START Data extract

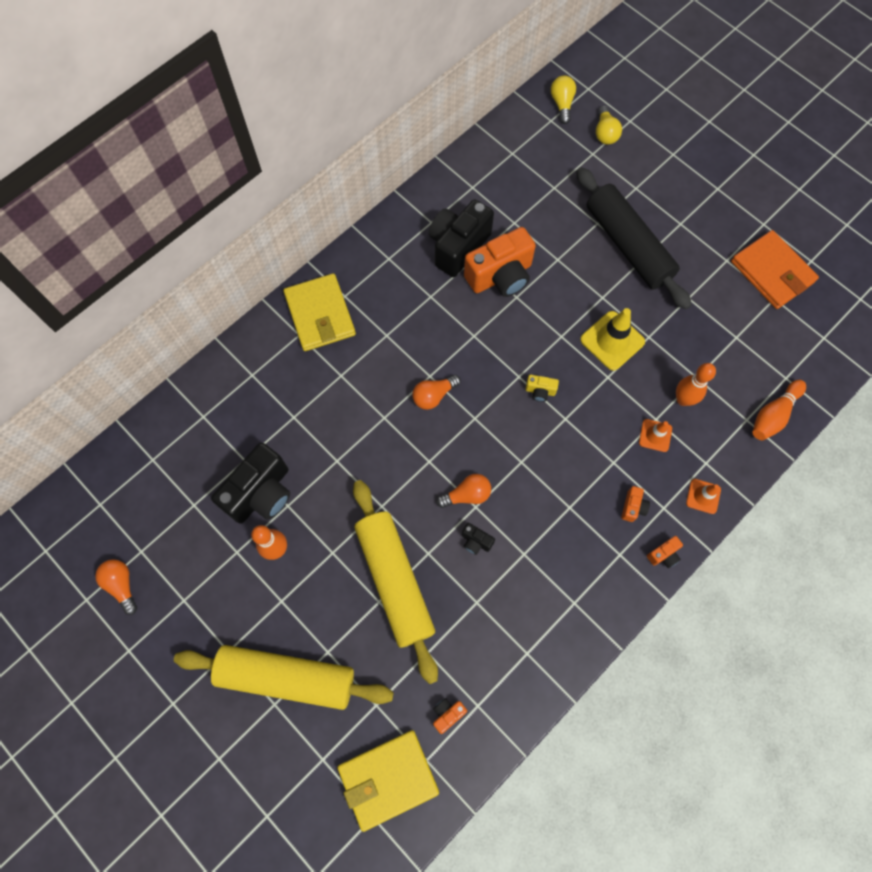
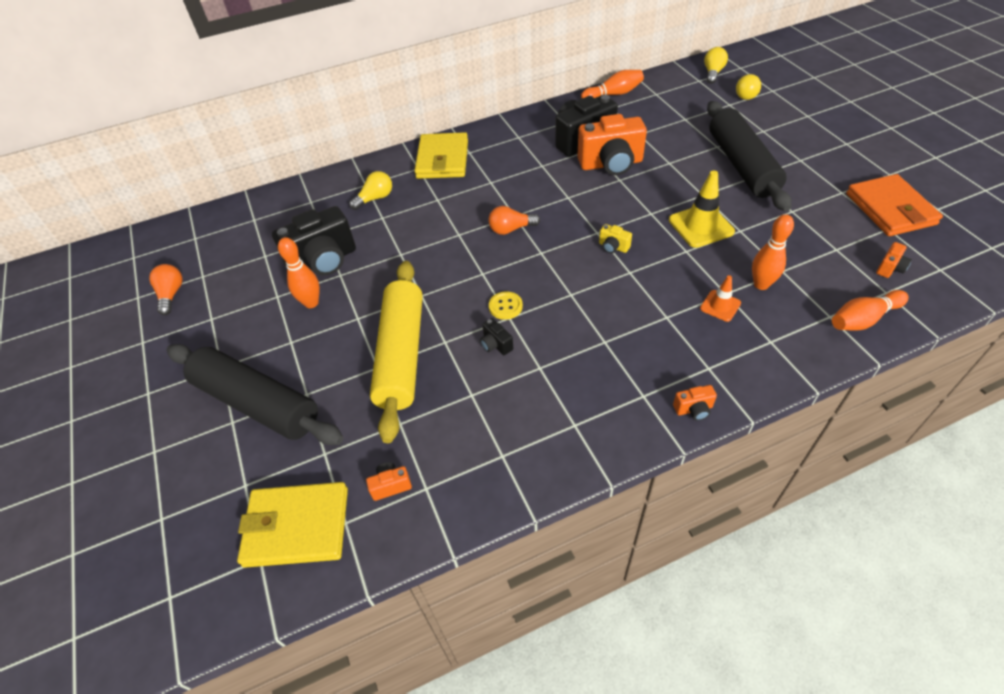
camera: 25 degrees right, 20 degrees down
yellow rolling pin [174,645,394,710] -> black rolling pin [167,344,343,445]
orange light bulb [437,474,491,508] -> yellow button [489,292,523,320]
orange camera [621,486,650,522] -> orange camera moved to [876,242,912,278]
orange traffic cone [686,479,721,514] -> none
none -> yellow light bulb [349,171,392,210]
none -> orange bowling pin [581,70,644,98]

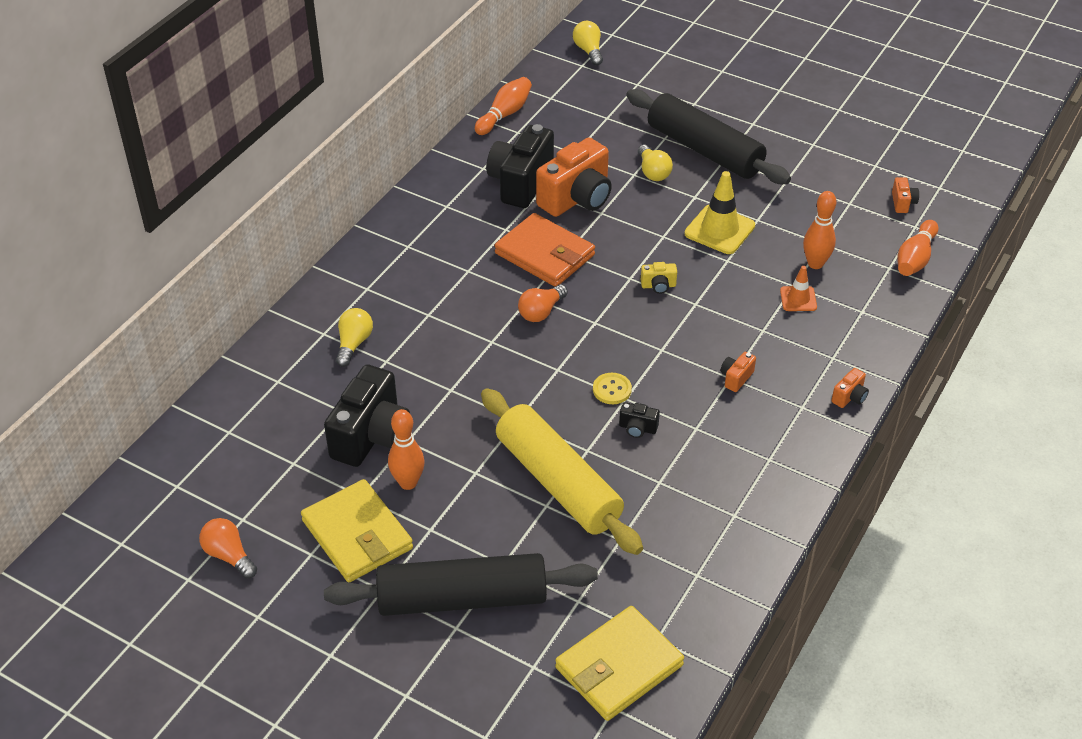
camera: 40 degrees left, 5 degrees down
orange camera [366,462,412,501] -> orange camera moved to [721,352,756,392]
yellow wallet [414,132,468,179] -> yellow wallet moved to [301,479,413,582]
yellow light bulb [736,74,761,100] -> yellow light bulb moved to [638,145,673,181]
orange wallet [846,174,943,236] -> orange wallet moved to [495,213,595,287]

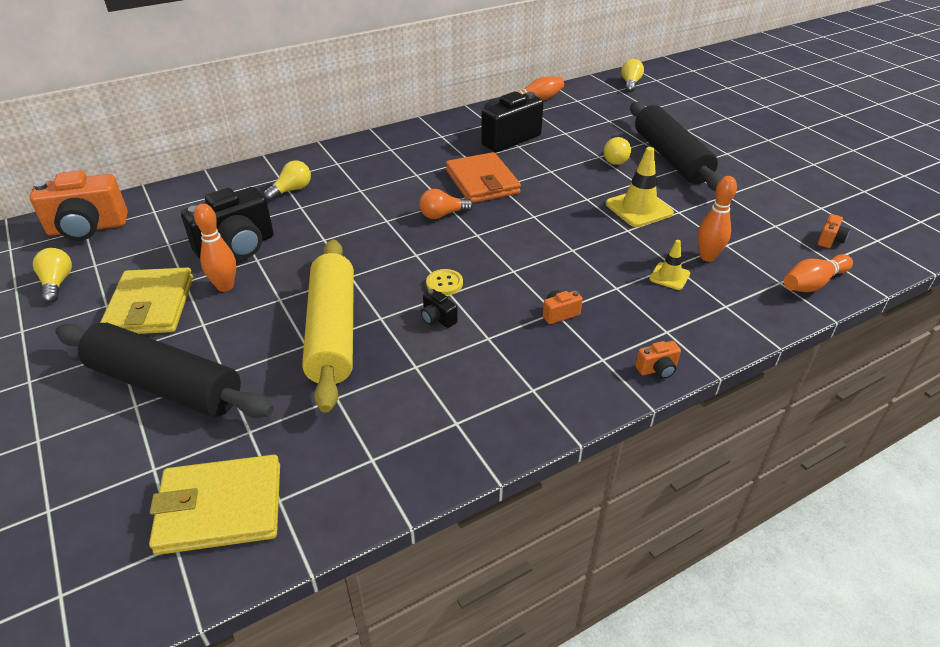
camera: 30 degrees right, 5 degrees down
orange light bulb [199,518,257,579] -> yellow light bulb [33,248,72,303]
orange camera [536,138,612,217] -> orange camera moved to [30,170,128,241]
yellow camera [641,262,677,294] -> none
orange traffic cone [780,266,817,311] -> yellow traffic cone [649,240,690,290]

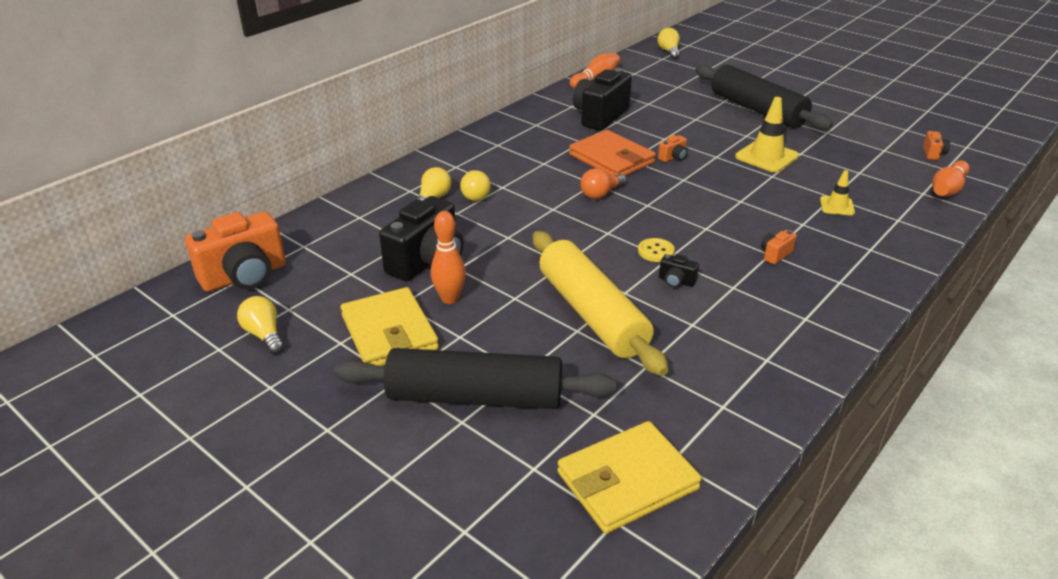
camera: 20 degrees left, 5 degrees down
yellow light bulb [604,137,631,165] -> yellow light bulb moved to [460,170,491,201]
orange camera [635,341,681,379] -> orange camera moved to [658,135,688,162]
orange bowling pin [697,176,737,262] -> none

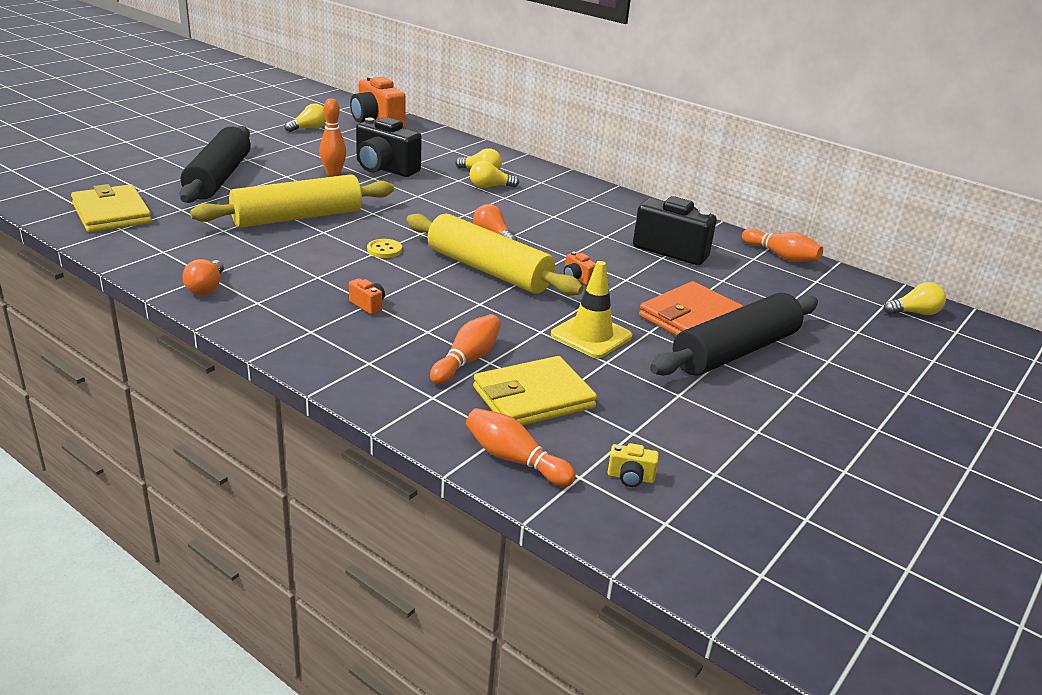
camera: 85 degrees right, 5 degrees down
yellow wallet [341,287,439,366] -> yellow wallet moved to [473,356,597,426]
orange wallet [569,130,656,176] -> orange wallet moved to [639,281,744,336]
black camera [659,254,699,288] -> none
yellow traffic cone [820,170,855,215] -> orange bowling pin [430,314,501,384]
orange camera [923,131,950,160] -> yellow camera [607,443,659,487]
none -> orange light bulb [182,259,224,295]
none -> yellow rolling pin [406,214,583,296]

END Data extract

What is needed.
Write out, word for word, the stretch of entries that begins at the line with "orange light bulb [437,474,491,508]" and ends at the line with "camera: 40 degrees left, 5 degrees down". Pictures do not belong in it.

Written response.
orange light bulb [437,474,491,508] -> yellow button [489,292,523,320]
orange camera [621,486,650,522] -> orange camera moved to [876,242,912,278]
orange traffic cone [686,479,721,514] -> none
none -> yellow light bulb [349,171,392,210]
none -> orange bowling pin [581,70,644,98]

camera: 40 degrees left, 5 degrees down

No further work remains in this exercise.